**Version difference data:**
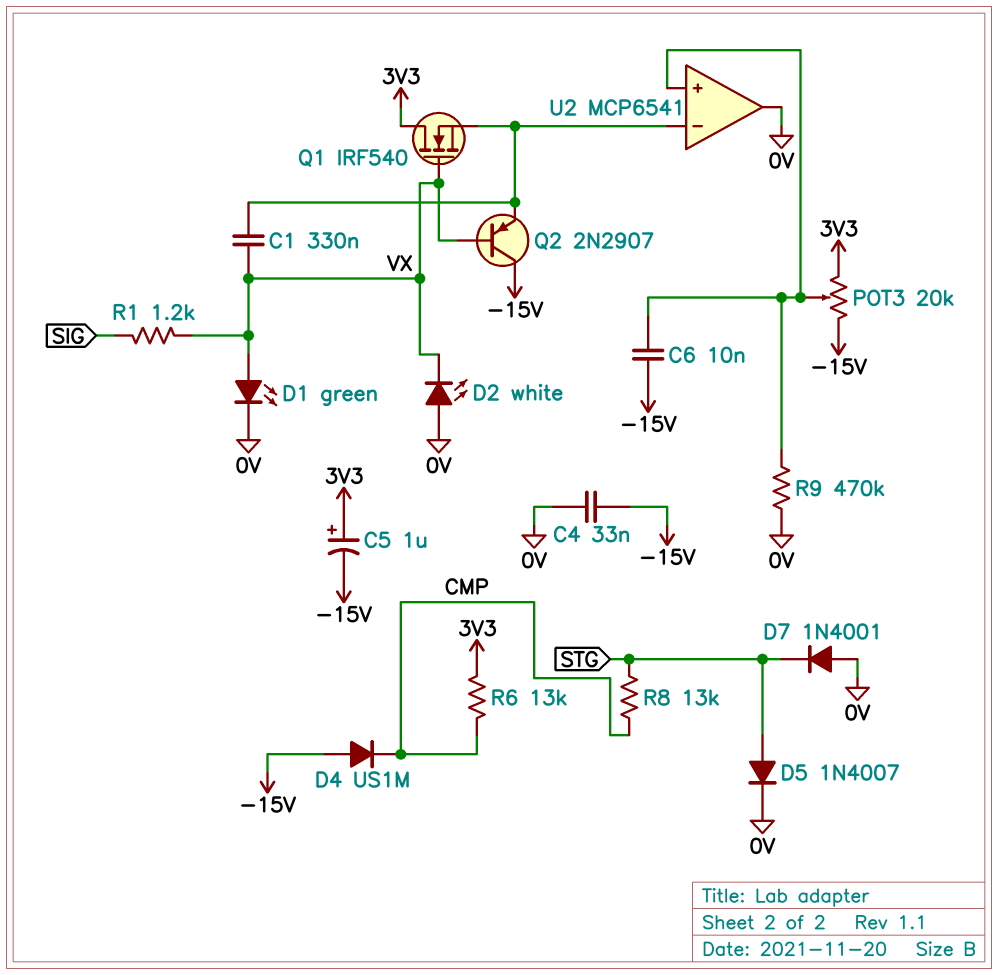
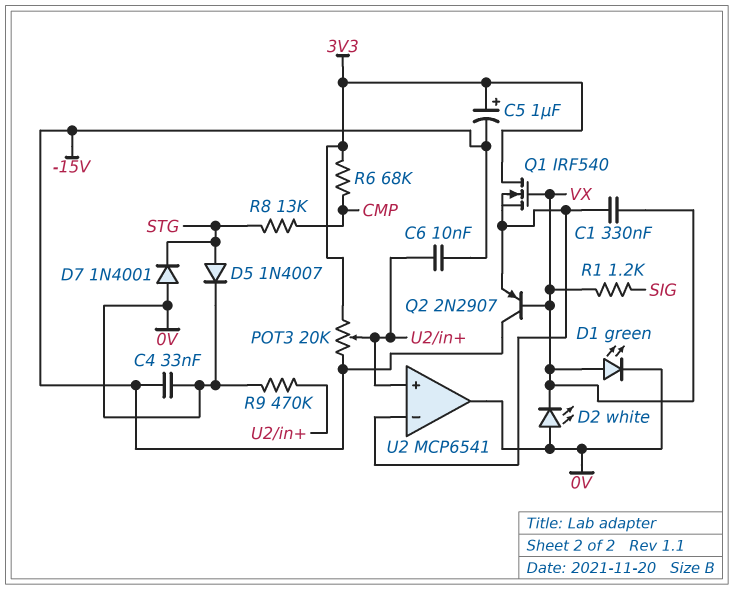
D4: diode US1M (A -15V, K CMP) -> none
R6: 13k (3V3, CMP) -> 68k (3V3, CMP)

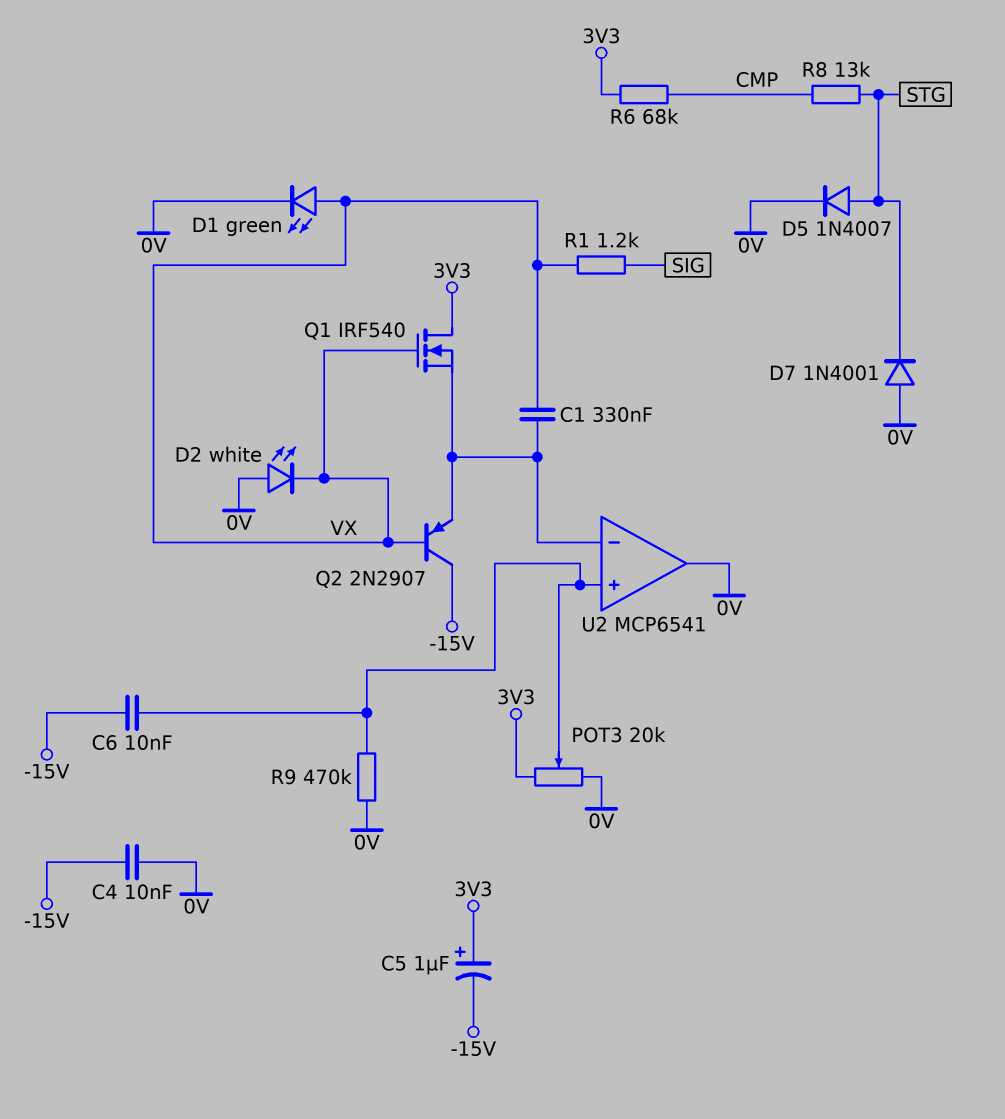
C4: 33nF (-15V, 0V) -> 10nF (-15V, 0V)
POT3: 20k (-15V, 3V3, wiper U2/in+) -> 20k (0V, 3V3, wiper U2/in+)

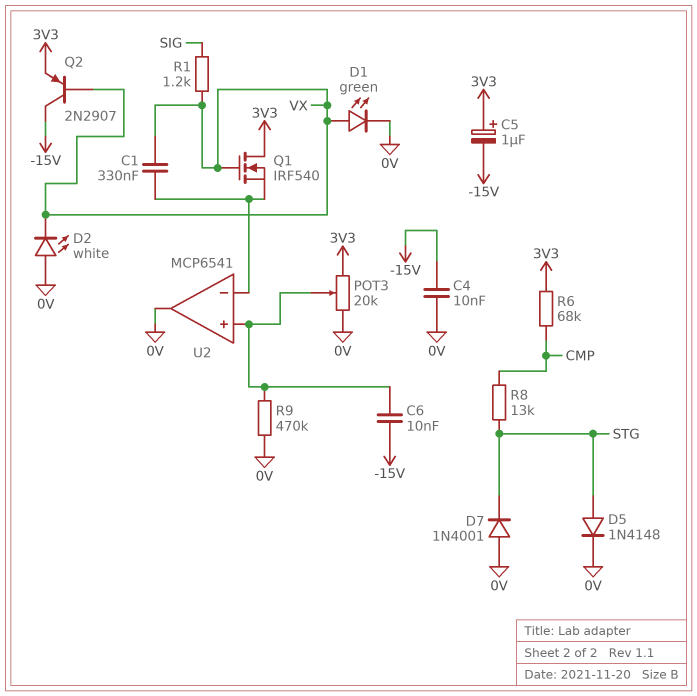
D5: diode 1N4007 (A STG, K 0V) -> diode 1N4148 (A STG, K 0V)
Q2: PNP 2N2907 (B VX, C -15V, E U2/in-) -> PNP 2N2907 (B VX, C -15V, E 3V3)

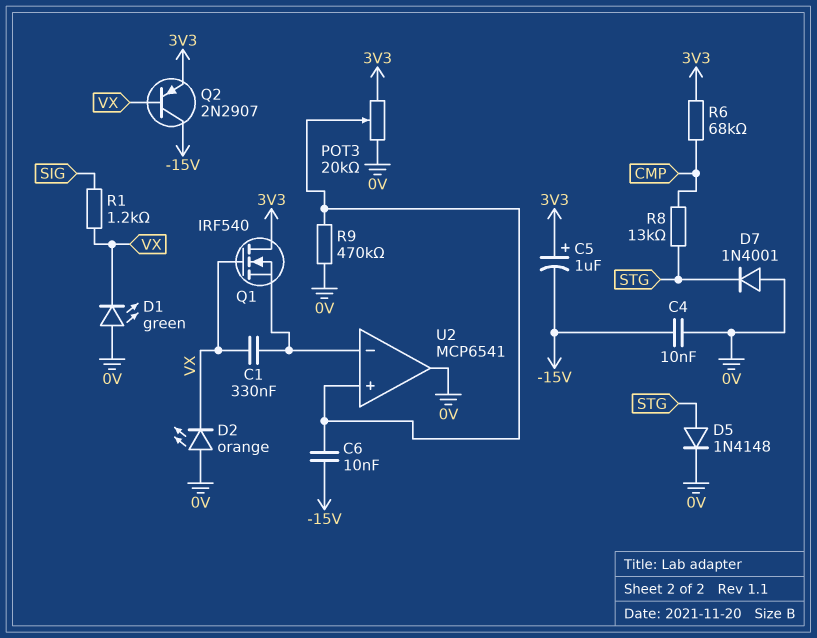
D1: LED green (A VX, K 0V) -> LED green (A 0V, K VX)
D2: LED white (A 0V, K VX) -> LED orange (A 0V, K VX)

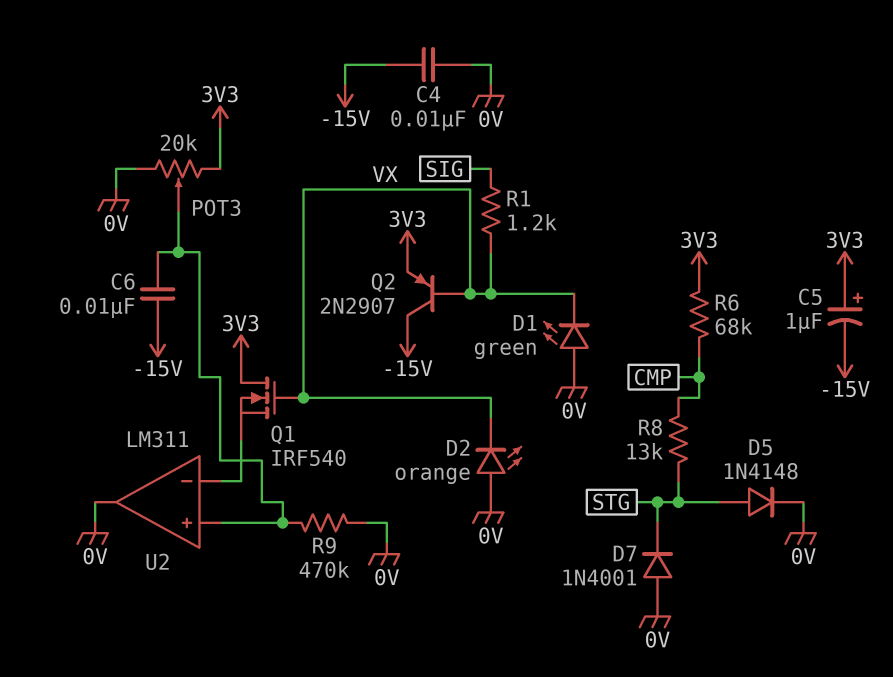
C1: 330nF (U2/in-, VX) -> none
U2: MCP6541 -> LM311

**WHAT IS REQUIRED:**
Exact text is required for the lines from the one with "Q2: PNP 2N2907" through the last line of the entries, both included. Omit pictures.

**RESPONSE TO THE TASK:**
Q2: PNP 2N2907 (B VX, C -15V, E U2/in-) -> PNP 2N2907 (B VX, C -15V, E 3V3)

D1: LED green (A VX, K 0V) -> LED green (A 0V, K VX)
D2: LED white (A 0V, K VX) -> LED orange (A 0V, K VX)

C1: 330nF (U2/in-, VX) -> none
U2: MCP6541 -> LM311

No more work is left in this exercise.